Could you show all lines in the entries below that contain the string "plus"?

MATERIAL FOR THIS EXERCISE below:

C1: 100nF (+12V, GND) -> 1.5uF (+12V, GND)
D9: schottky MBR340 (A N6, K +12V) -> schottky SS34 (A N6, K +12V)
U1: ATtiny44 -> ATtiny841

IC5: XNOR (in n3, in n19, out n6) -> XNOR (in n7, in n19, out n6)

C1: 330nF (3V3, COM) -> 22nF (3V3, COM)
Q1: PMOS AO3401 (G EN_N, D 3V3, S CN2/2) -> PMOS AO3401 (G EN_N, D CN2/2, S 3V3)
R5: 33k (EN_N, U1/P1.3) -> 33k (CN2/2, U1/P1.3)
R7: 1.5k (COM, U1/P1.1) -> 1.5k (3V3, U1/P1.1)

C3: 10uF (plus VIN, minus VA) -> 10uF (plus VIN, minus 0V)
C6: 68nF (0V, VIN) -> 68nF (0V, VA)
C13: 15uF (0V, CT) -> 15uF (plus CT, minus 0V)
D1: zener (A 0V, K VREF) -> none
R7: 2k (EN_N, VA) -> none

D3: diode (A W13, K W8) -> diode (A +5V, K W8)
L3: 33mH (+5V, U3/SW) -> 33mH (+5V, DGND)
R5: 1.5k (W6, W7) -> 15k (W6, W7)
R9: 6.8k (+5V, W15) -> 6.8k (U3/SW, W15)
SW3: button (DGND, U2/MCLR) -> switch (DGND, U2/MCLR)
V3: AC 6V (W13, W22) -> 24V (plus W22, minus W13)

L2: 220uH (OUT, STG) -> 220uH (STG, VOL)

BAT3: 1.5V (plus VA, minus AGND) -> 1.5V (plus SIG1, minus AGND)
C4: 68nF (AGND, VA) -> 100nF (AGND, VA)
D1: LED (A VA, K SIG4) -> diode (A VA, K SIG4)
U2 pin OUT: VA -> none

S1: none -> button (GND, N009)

End of MATERIAL FOR THIS EXERCISE.

▸ **EXERCISE OUTPUT**
C3: 10uF (plus VIN, minus VA) -> 10uF (plus VIN, minus 0V)
C13: 15uF (0V, CT) -> 15uF (plus CT, minus 0V)
V3: AC 6V (W13, W22) -> 24V (plus W22, minus W13)
BAT3: 1.5V (plus VA, minus AGND) -> 1.5V (plus SIG1, minus AGND)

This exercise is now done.